# THE TASK
Everything in the data must be repeated exactly, apart from the pictures, which are left out.

# MATERIAL FOR THIS EXERCISE
______

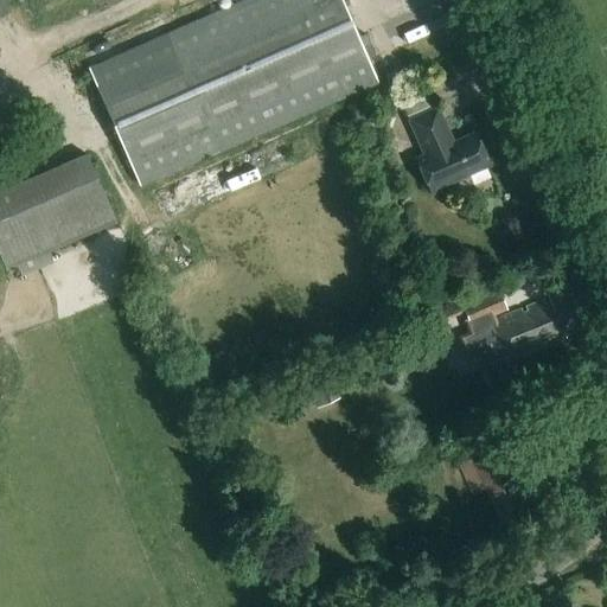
[(343,0),(244,0),(89,69),(141,186),(379,83),(370,62),(378,58),(368,34),(359,38),(343,0)]
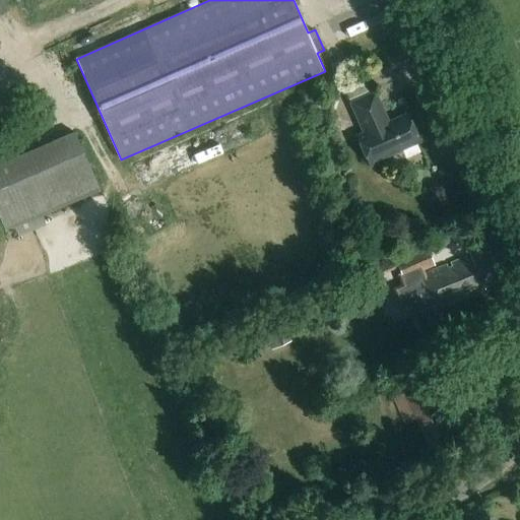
[(376,93),(351,104),(365,133),(358,136),(371,166),(386,158),(385,156),(420,141),(408,114),(388,122),(376,93)]
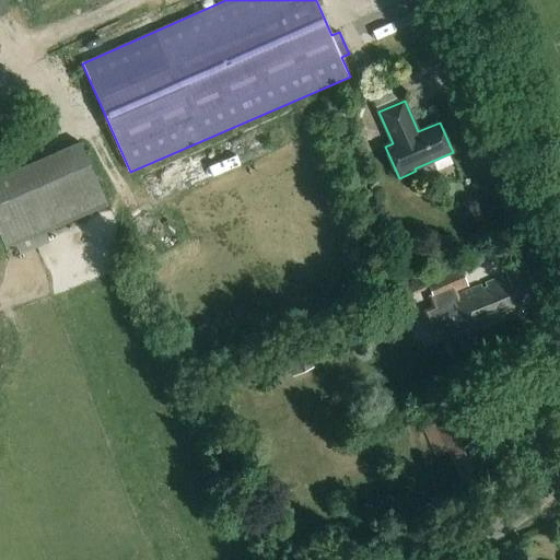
[(0,176),(0,232),(7,249),(109,206),(82,142),(0,176)]
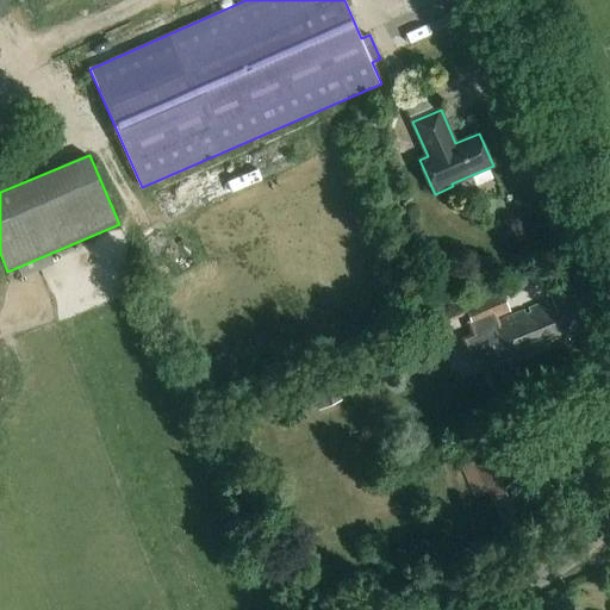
[(475,375),(509,362),(510,367),(556,349),(554,341),(586,329),(572,291),(553,298),(554,303),(548,305),(547,302),(530,309),(531,312),(526,315),(523,310),(498,321),(497,316),(510,311),(503,291),(437,316),(441,325),(466,316),(473,335),(462,340),(475,375)]
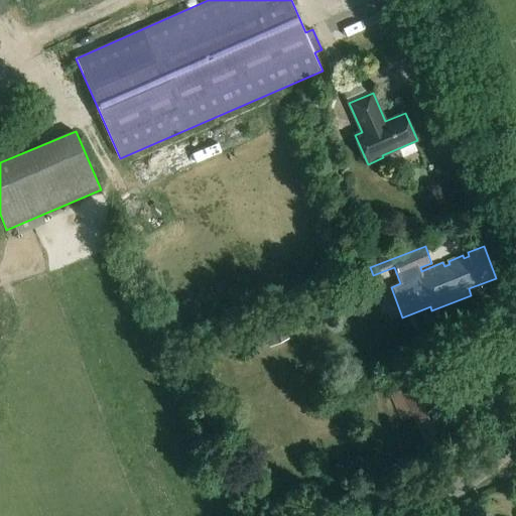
[(281,320),(263,327),(271,347),(289,340),(281,320)]
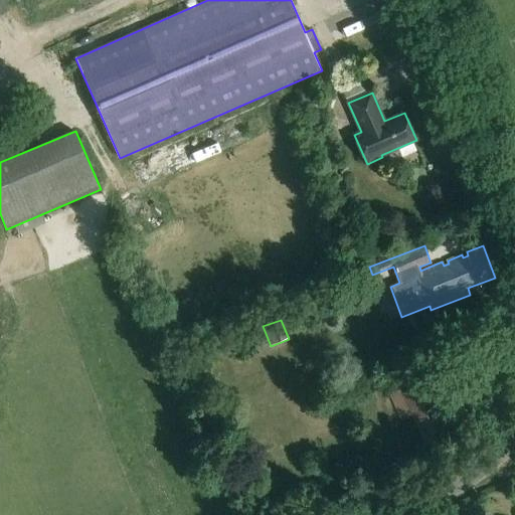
[(399,419),(412,414),(424,446),(450,436),(428,383),(411,389),(407,378),(386,386),(399,419)]
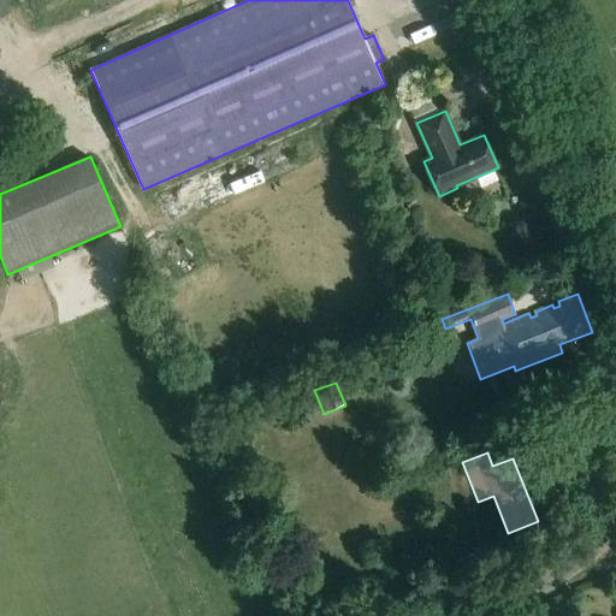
All buildings are outlined.
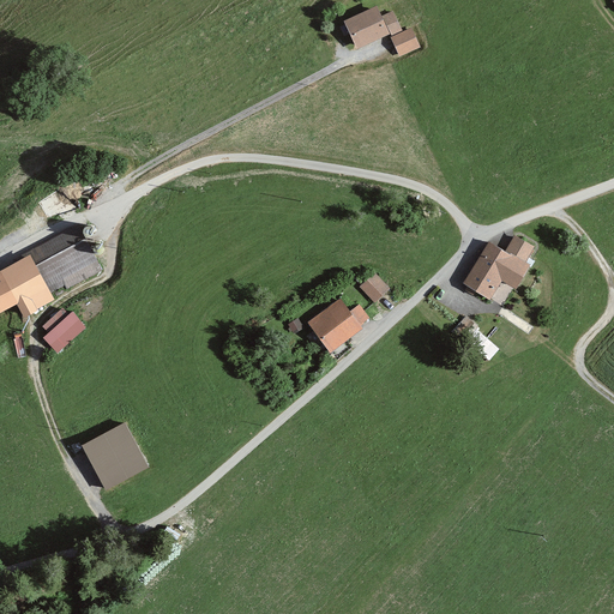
[(377,8),(347,22),(359,48),(389,34),(399,30),(392,12),(381,17),(377,8)]
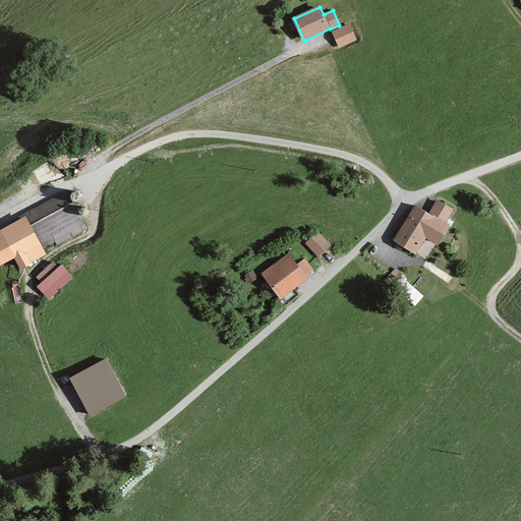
[(349,24),(332,32),(339,47),(356,40),(349,24)]
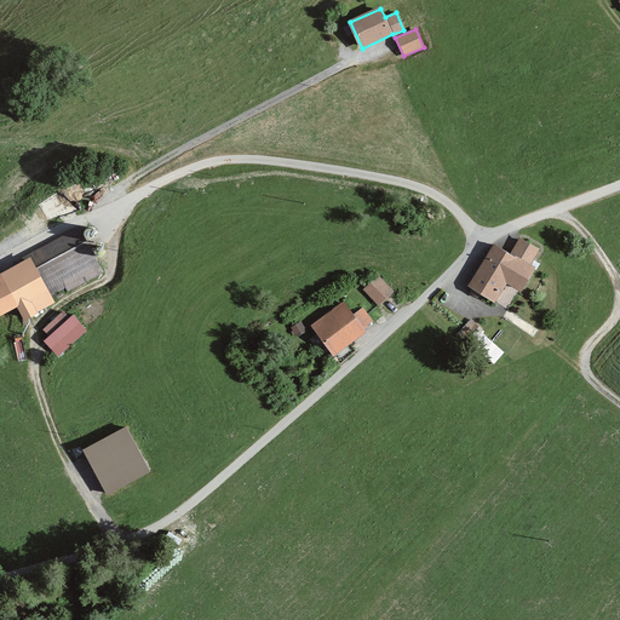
[(86,236),(90,237),(92,236),(95,234),(93,230),(91,228),(86,228),(84,231),(86,236)]
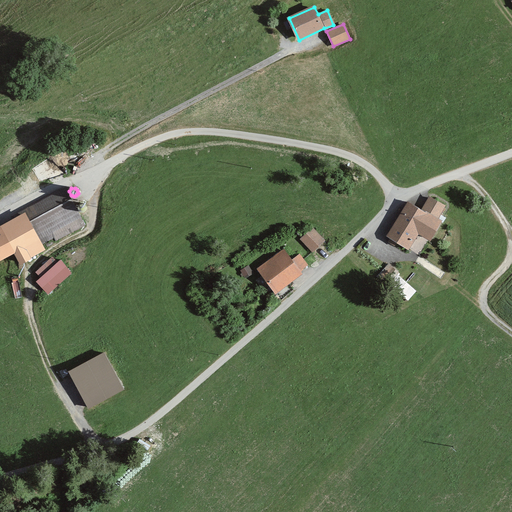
[(25,216),(0,228),(0,262),(16,254),(19,259),(82,226),(64,191),(23,212),(25,216)]
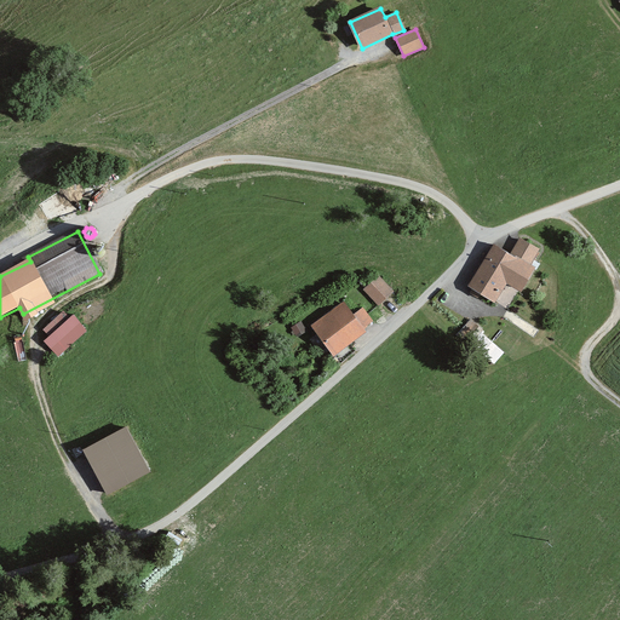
[(511,252),(494,242),(469,288),(497,303),(507,283),(522,293),(538,267),(530,262),(539,248),(520,237),(511,252)]
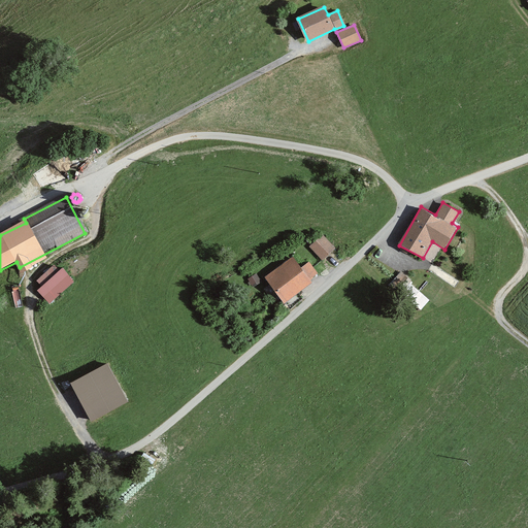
[(81,217),(86,218),(88,217),(89,213),(89,211),(86,209),(83,209),(80,212),(81,217)]
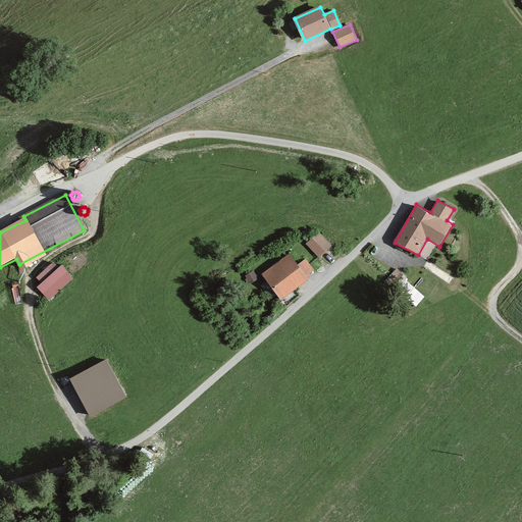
[(318,231),(305,244),(318,258),(331,246),(318,231)]
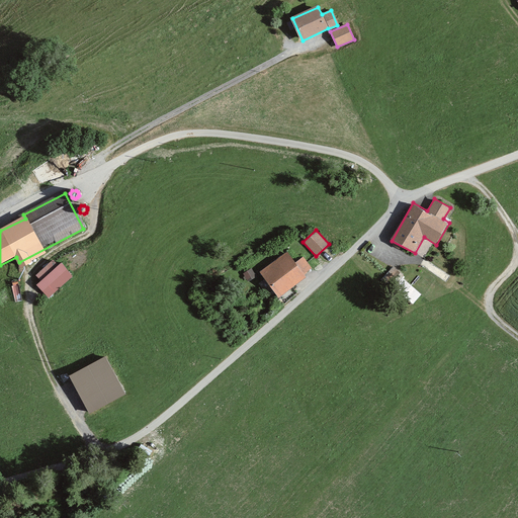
[(286,253),(260,274),(278,297),(306,276),(286,253)]
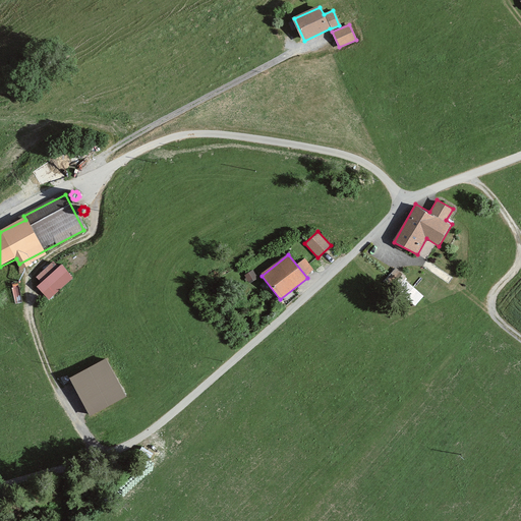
[(41,285),(37,288),(47,300),(71,279),(61,267),(58,270),(53,264),(36,279),(41,285)]
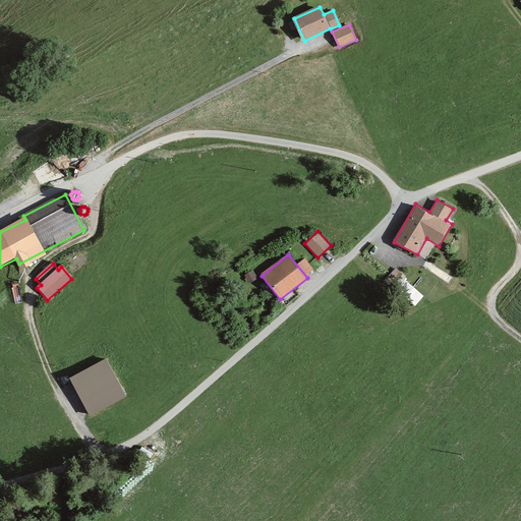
[(405,279),(396,271),(385,282),(394,291),(405,279)]
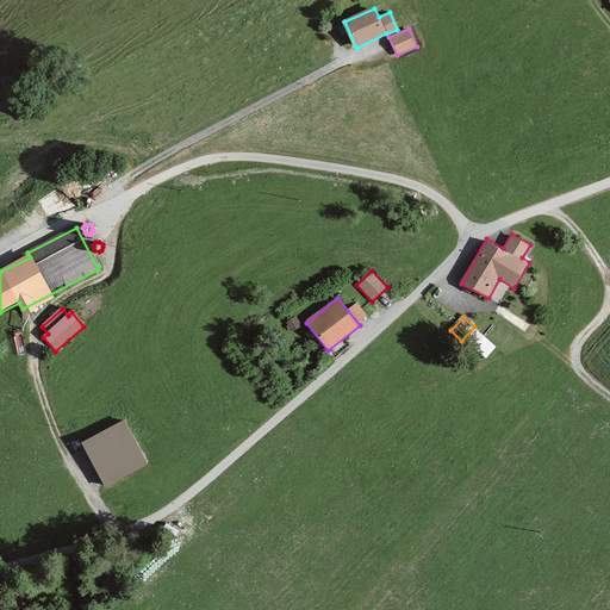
[(126,417),(81,440),(105,485),(149,461),(126,417)]
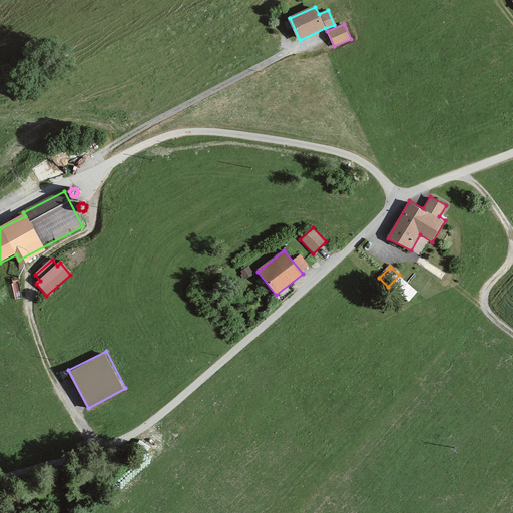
All buildings are outlined.
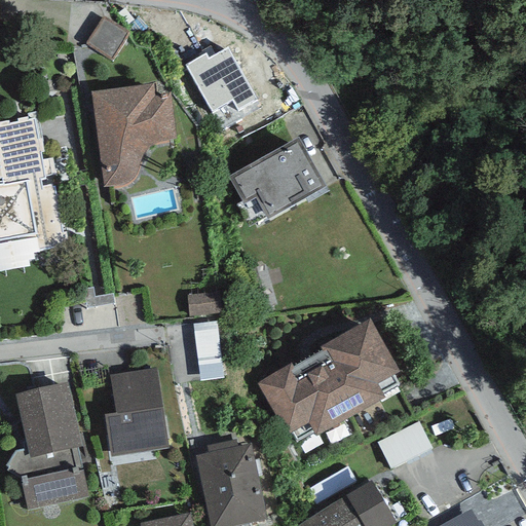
[(128,34),(103,17),(86,43),(111,60),(128,34)]
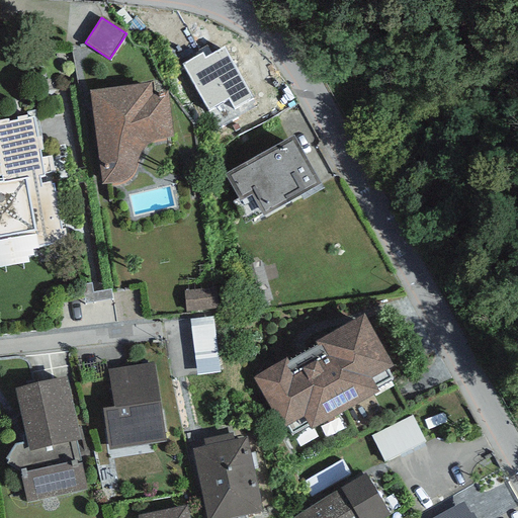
[(203,53),(182,64),(208,110),(229,99),(234,108),(252,98),(224,47),(205,57),(203,53)]
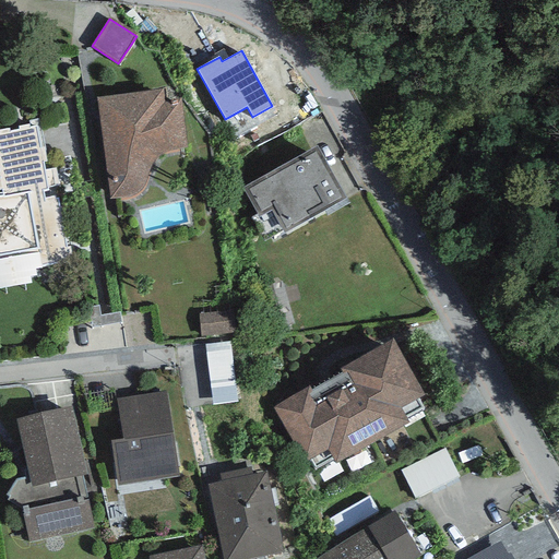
[(163,90),(96,97),(109,199),(126,198),(132,197),(137,194),(141,191),(144,185),(149,171),(152,164),(155,159),(158,156),(165,153),(187,147),(180,99),(167,103),(165,103),(163,90)]
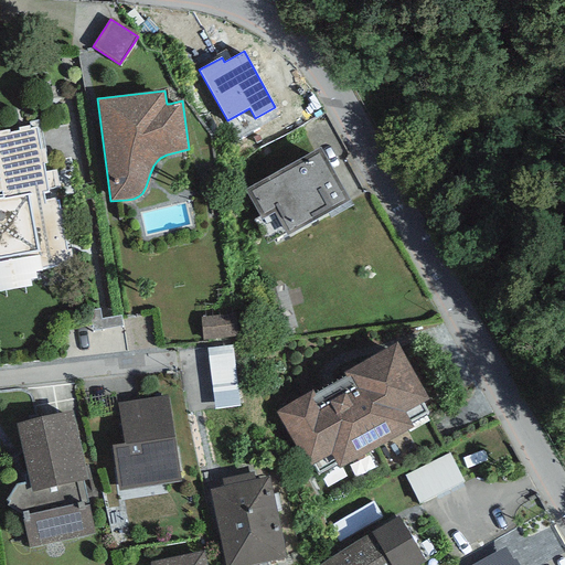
[(0,291),(32,286),(31,280),(36,279),(35,273),(41,272),(70,266),(57,201),(55,201),(55,198),(45,200),(44,194),(49,193),(49,189),(55,188),(53,171),(45,172),(43,163),(48,162),(45,150),(41,150),(36,127),(30,128),(29,126),(19,128),(19,131),(10,132),(9,129),(0,130),(0,291)]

______

# RESULT OF THIS EXERCISE
[(343,0),(244,0),(89,69),(141,186),(379,83),(370,62),(378,58),(368,34),(359,38),(343,0)]
[(376,93),(351,104),(365,133),(358,136),(371,166),(386,158),(385,156),(420,141),(408,114),(388,122),(376,93)]
[(0,176),(0,232),(7,249),(109,206),(82,142),(0,176)]
[(475,375),(509,362),(510,367),(556,349),(554,341),(586,329),(572,291),(553,298),(554,303),(548,305),(547,302),(530,309),(531,312),(526,315),(523,310),(498,321),(497,316),(510,311),(503,291),(437,316),(441,325),(466,316),(473,335),(462,340),(475,375)]
[(281,320),(263,327),(271,347),(289,340),(281,320)]
[(399,419),(412,414),(424,446),(450,436),(428,383),(411,389),(407,378),(386,386),(399,419)]
All buildings are outlined.
[(377,8),(347,22),(359,48),(389,34),(399,30),(392,12),(381,17),(377,8)]
[(349,24),(332,32),(339,47),(356,40),(349,24)]
[(86,236),(90,237),(92,236),(95,234),(93,230),(91,228),(86,228),(84,231),(86,236)]
[(25,216),(0,228),(0,262),(16,254),(19,259),(82,226),(64,191),(23,212),(25,216)]
[(511,252),(494,242),(469,288),(497,303),(507,283),(522,293),(538,267),(530,262),(539,248),(520,237),(511,252)]
[(81,217),(86,218),(88,217),(89,213),(89,211),(86,209),(83,209),(80,212),(81,217)]
[(318,231),(305,244),(318,258),(331,246),(318,231)]
[(286,253),(260,274),(278,297),(306,276),(286,253)]
[(41,285),(37,288),(47,300),(71,279),(61,267),(58,270),(53,264),(36,279),(41,285)]
[(405,279),(396,271),(385,282),(394,291),(405,279)]
[(126,417),(81,440),(105,485),(149,461),(126,417)]
All buildings are outlined.
[(128,34),(103,17),(86,43),(111,60),(128,34)]
[(203,53),(182,64),(208,110),(229,99),(234,108),(252,98),(224,47),(205,57),(203,53)]
[(163,90),(96,97),(109,199),(126,198),(132,197),(137,194),(141,191),(144,185),(149,171),(152,164),(155,159),(158,156),(165,153),(187,147),(180,99),(167,103),(165,103),(163,90)]
[(0,291),(32,286),(31,280),(36,279),(35,273),(41,272),(70,266),(57,201),(55,201),(55,198),(45,200),(44,194),(49,193),(49,189),(55,188),(53,171),(45,172),(43,163),(48,162),(45,150),(41,150),(36,127),(30,128),(29,126),(19,128),(19,131),(10,132),(9,129),(0,130),(0,291)]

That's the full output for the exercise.